* **Task**: Throughout the listing below, show every line in which "dispenser" occurs.

* **Exercise data**:
************
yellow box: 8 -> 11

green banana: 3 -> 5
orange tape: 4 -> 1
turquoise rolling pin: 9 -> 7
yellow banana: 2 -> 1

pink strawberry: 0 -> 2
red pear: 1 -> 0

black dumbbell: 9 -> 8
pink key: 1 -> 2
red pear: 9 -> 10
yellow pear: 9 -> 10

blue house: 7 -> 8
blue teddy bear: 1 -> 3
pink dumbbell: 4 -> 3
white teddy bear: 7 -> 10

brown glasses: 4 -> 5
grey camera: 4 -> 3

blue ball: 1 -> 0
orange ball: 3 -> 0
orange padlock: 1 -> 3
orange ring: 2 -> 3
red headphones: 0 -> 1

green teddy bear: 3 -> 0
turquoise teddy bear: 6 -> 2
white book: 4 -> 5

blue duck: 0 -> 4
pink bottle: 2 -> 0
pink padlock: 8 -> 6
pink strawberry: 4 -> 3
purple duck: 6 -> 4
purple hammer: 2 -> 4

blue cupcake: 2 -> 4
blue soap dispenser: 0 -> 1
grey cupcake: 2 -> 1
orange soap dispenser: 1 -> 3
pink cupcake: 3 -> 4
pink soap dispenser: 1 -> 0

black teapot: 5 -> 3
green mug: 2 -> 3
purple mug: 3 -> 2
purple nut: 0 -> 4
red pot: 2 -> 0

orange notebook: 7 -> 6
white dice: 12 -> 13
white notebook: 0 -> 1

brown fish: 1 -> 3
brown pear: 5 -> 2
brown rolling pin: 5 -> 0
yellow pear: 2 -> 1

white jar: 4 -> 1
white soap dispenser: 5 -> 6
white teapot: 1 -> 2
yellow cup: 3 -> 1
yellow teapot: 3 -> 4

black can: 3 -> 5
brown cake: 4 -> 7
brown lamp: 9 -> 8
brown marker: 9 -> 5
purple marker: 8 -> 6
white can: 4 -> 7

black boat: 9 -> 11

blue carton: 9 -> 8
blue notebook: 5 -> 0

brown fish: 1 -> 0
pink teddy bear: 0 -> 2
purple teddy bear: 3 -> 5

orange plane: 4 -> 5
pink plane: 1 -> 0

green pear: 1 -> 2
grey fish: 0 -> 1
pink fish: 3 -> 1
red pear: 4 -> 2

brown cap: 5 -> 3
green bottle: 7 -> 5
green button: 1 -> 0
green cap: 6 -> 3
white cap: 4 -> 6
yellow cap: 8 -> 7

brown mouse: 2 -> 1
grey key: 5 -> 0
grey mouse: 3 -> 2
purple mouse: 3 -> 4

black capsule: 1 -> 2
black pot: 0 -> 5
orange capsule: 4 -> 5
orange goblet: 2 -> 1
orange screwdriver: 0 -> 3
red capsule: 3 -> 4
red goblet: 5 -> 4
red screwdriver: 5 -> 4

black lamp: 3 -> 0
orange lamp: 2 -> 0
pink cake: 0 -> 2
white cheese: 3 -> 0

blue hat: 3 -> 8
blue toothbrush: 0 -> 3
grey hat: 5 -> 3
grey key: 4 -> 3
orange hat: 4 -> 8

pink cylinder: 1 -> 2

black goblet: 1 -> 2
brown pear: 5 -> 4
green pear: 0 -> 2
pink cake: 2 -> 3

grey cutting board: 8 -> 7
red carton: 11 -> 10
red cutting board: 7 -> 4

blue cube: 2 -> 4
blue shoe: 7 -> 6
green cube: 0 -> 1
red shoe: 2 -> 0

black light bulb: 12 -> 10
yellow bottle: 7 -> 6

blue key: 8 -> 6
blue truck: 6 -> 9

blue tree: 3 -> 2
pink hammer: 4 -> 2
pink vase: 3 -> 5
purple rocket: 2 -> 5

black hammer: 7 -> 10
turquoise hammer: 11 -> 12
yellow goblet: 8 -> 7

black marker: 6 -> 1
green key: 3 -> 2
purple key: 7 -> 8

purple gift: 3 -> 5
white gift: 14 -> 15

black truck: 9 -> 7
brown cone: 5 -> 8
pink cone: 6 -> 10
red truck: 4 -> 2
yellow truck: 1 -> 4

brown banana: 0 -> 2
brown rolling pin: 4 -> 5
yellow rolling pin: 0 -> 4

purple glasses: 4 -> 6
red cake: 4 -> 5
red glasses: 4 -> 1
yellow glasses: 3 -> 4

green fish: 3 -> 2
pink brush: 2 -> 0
************
* **Answer for the task**:
blue soap dispenser: 0 -> 1
orange soap dispenser: 1 -> 3
pink soap dispenser: 1 -> 0
white soap dispenser: 5 -> 6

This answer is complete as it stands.